Copy the data word for word, from its first line through the line containing "pink triangle: rotated 9", both ends included.

Data items
##############################

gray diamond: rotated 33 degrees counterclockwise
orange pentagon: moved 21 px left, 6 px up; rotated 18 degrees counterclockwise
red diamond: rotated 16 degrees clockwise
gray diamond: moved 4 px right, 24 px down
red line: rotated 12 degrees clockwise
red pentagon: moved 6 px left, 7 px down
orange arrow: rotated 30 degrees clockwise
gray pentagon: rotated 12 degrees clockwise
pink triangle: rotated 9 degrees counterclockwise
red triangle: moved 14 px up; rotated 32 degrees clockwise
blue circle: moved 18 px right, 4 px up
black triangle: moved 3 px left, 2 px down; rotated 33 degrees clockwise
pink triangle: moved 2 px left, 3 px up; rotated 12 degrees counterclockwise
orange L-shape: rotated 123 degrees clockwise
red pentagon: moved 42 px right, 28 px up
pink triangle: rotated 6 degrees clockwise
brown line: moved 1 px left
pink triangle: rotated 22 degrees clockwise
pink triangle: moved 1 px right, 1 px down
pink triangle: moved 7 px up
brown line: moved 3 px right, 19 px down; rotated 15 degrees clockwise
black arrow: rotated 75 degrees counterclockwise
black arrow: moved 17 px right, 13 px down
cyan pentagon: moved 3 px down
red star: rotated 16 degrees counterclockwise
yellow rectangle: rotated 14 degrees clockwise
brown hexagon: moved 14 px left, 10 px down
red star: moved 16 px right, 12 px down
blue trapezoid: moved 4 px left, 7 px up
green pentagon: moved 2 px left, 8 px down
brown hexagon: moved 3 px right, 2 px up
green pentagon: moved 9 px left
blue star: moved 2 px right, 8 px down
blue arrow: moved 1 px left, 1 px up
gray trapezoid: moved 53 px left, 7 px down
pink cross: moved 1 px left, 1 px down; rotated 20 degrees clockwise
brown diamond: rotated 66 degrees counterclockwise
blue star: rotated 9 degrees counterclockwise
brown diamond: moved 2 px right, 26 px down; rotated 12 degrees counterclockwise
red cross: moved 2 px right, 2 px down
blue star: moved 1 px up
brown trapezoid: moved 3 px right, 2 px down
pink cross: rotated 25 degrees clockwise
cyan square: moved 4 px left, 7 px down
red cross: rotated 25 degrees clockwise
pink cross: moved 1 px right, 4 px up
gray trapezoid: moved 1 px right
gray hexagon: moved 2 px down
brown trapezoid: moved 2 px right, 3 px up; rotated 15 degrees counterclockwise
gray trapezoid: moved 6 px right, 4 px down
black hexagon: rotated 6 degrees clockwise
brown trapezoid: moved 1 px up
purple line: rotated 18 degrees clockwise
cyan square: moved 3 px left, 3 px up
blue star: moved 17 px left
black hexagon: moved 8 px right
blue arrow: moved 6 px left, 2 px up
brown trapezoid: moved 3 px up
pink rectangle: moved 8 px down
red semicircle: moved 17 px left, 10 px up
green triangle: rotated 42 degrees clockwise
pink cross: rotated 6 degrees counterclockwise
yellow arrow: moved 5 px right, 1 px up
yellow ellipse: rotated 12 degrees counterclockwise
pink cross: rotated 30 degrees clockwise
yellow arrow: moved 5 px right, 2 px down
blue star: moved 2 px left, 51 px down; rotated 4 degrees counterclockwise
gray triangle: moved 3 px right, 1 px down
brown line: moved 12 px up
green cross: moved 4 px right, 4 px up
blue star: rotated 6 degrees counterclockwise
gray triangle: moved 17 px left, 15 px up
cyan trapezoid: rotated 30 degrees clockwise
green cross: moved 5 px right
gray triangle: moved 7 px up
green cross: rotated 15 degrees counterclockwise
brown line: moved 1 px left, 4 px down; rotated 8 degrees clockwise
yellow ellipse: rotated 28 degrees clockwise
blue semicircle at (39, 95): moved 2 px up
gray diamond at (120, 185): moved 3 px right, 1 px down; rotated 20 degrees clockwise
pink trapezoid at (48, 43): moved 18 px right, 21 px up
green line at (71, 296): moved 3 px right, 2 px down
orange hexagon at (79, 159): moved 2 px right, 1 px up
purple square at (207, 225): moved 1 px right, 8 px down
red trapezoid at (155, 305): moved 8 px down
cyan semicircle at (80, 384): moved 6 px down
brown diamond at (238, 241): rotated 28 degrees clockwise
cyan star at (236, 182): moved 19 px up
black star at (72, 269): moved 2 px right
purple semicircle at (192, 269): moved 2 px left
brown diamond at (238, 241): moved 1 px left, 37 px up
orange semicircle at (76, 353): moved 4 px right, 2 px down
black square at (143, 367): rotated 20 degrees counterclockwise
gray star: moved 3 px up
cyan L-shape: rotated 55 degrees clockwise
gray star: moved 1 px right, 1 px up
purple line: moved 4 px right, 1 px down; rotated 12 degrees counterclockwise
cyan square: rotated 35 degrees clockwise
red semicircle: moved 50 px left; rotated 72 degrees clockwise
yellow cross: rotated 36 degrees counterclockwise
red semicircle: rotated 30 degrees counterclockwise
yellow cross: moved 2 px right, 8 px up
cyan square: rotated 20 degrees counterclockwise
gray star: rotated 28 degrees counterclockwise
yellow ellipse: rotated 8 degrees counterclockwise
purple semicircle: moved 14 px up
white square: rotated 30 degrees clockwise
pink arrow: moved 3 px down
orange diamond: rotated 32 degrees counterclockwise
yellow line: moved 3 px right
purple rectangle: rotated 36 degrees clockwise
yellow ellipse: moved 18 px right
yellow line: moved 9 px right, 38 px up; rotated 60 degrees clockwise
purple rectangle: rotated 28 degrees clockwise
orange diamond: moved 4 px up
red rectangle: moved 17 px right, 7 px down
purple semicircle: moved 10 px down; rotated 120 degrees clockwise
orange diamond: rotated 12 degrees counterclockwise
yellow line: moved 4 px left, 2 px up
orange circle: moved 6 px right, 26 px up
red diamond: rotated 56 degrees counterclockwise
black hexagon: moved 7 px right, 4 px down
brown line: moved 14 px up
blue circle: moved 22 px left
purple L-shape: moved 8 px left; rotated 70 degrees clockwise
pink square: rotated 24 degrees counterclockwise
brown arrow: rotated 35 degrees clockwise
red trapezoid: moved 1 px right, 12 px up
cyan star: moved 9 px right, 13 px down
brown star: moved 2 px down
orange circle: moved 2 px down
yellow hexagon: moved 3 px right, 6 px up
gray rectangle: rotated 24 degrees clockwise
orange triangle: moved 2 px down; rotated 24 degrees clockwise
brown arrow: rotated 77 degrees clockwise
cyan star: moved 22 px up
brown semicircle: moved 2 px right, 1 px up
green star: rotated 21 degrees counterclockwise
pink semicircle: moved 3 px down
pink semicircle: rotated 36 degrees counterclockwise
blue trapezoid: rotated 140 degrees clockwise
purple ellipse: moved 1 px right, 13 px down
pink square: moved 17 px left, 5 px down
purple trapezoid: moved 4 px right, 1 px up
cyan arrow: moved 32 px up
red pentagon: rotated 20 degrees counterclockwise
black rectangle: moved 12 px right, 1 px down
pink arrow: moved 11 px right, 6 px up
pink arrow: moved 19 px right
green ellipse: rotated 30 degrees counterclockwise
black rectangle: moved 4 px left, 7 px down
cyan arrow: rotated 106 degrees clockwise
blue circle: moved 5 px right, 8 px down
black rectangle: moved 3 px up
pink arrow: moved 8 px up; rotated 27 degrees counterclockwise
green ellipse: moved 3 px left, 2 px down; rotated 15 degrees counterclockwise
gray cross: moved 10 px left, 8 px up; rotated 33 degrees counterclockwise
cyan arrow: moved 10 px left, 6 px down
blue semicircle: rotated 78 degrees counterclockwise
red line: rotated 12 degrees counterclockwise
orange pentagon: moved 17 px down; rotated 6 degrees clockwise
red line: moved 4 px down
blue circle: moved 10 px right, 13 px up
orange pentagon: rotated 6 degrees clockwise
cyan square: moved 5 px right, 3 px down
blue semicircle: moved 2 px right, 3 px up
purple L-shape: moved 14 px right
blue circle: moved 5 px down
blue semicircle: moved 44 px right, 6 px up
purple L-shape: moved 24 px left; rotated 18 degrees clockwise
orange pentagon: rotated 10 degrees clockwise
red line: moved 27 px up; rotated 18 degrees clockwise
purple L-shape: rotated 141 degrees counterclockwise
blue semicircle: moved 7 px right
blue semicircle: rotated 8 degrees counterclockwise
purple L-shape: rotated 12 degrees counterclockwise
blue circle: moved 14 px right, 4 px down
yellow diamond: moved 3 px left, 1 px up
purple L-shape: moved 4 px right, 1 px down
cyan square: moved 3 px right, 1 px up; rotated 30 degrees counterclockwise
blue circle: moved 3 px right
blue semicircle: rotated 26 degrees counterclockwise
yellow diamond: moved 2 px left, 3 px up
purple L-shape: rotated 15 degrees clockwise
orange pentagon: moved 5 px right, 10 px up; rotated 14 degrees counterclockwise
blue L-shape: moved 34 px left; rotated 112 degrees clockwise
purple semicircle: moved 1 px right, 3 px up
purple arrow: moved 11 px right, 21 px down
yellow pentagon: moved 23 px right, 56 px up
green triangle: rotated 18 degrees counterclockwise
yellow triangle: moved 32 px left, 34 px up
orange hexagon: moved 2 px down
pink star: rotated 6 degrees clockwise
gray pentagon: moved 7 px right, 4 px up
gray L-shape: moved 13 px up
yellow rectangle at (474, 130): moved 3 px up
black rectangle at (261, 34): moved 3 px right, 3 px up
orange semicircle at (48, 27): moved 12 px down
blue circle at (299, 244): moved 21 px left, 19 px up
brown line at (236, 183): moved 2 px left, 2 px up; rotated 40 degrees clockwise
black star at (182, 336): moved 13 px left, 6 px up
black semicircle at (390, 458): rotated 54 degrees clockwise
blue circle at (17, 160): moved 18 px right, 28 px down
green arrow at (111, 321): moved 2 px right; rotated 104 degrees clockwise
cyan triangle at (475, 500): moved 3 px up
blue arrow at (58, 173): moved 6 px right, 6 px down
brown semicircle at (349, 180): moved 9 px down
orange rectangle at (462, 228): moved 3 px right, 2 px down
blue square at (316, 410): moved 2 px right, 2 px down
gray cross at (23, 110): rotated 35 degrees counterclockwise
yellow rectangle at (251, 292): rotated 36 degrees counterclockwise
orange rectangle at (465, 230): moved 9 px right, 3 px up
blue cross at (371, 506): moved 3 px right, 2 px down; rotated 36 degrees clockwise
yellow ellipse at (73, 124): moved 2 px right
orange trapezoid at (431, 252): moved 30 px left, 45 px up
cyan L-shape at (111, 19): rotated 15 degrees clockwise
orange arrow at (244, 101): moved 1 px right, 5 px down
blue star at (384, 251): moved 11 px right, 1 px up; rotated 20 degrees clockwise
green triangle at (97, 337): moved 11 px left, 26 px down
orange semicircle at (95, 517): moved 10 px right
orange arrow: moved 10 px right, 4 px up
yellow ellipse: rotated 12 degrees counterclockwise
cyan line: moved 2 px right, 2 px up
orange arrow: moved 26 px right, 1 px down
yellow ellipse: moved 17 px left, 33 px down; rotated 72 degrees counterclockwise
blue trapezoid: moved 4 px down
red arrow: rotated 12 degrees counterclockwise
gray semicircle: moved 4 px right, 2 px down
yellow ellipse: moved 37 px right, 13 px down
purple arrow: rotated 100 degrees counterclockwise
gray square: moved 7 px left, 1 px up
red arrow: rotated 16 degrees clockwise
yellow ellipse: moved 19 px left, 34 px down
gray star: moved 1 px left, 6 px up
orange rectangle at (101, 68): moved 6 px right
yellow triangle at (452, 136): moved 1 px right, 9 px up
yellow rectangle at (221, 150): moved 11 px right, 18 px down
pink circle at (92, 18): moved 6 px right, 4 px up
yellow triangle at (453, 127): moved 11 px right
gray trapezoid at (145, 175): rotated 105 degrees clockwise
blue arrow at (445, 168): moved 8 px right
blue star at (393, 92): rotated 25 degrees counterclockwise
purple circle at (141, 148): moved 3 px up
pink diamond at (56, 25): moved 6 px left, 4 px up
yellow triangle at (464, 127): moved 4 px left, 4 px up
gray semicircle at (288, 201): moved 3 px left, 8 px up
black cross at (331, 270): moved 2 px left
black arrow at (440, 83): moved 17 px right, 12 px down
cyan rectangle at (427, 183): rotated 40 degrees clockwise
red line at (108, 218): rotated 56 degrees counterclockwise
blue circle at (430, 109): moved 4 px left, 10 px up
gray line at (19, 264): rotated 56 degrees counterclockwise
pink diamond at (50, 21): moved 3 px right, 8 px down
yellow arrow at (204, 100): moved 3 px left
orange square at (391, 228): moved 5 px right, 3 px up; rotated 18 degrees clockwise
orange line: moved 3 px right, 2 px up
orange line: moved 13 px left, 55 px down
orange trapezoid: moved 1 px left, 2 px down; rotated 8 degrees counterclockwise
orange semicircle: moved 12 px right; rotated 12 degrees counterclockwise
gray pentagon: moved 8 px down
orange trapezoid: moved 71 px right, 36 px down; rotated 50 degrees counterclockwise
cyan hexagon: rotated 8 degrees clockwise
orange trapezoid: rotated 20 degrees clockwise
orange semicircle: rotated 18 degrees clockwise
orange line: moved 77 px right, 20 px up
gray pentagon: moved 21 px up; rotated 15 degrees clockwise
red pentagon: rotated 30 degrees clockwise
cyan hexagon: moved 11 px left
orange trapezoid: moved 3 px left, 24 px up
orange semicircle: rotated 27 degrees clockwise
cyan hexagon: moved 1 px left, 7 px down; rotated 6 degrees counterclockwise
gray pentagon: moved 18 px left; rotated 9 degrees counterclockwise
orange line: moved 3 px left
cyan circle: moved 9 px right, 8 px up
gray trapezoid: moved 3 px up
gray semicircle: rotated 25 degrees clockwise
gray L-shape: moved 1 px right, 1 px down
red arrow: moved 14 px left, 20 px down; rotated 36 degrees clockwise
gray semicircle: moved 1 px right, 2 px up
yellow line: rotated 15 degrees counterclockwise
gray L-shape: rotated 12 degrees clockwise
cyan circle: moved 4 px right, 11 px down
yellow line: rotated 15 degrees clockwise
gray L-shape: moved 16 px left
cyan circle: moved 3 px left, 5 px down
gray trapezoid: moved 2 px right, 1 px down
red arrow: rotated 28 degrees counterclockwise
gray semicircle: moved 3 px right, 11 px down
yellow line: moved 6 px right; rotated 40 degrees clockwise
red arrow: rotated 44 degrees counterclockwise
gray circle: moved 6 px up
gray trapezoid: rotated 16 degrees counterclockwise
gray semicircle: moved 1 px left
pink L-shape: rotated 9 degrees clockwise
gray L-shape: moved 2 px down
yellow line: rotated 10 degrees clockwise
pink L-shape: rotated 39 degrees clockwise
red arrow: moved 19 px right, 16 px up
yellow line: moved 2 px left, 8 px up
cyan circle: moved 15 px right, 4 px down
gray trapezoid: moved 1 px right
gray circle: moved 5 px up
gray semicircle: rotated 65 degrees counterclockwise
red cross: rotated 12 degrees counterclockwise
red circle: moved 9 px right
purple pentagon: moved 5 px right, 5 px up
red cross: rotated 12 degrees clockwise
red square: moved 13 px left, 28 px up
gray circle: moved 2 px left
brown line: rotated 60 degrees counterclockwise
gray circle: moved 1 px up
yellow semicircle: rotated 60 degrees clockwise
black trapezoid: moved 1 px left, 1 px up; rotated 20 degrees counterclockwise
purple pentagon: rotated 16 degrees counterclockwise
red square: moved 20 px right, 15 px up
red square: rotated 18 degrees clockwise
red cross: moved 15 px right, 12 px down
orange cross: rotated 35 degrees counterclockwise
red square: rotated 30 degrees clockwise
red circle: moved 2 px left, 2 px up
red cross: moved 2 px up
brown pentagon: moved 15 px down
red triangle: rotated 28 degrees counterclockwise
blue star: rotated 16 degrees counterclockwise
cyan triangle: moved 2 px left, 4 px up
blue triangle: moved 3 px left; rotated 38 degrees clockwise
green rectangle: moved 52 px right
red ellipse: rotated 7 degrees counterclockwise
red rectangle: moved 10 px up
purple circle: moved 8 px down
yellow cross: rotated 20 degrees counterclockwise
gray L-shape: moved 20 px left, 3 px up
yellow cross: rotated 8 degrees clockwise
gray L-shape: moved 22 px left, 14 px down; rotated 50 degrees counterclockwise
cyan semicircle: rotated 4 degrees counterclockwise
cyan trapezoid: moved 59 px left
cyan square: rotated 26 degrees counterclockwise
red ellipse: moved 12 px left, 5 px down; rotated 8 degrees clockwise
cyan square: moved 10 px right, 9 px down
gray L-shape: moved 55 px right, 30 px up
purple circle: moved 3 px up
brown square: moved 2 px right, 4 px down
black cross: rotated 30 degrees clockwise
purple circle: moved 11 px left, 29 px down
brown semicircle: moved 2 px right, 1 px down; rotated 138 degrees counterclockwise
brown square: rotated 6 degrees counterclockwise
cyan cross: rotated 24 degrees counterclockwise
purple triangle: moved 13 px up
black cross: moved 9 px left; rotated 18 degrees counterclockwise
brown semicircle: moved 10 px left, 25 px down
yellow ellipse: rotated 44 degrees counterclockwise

##############################

◆ RESULT BELOW
gray diamond: rotated 33 degrees counterclockwise
orange pentagon: moved 21 px left, 6 px up; rotated 18 degrees counterclockwise
red diamond: rotated 16 degrees clockwise
gray diamond: moved 4 px right, 24 px down
red line: rotated 12 degrees clockwise
red pentagon: moved 6 px left, 7 px down
orange arrow: rotated 30 degrees clockwise
gray pentagon: rotated 12 degrees clockwise
pink triangle: rotated 9 degrees counterclockwise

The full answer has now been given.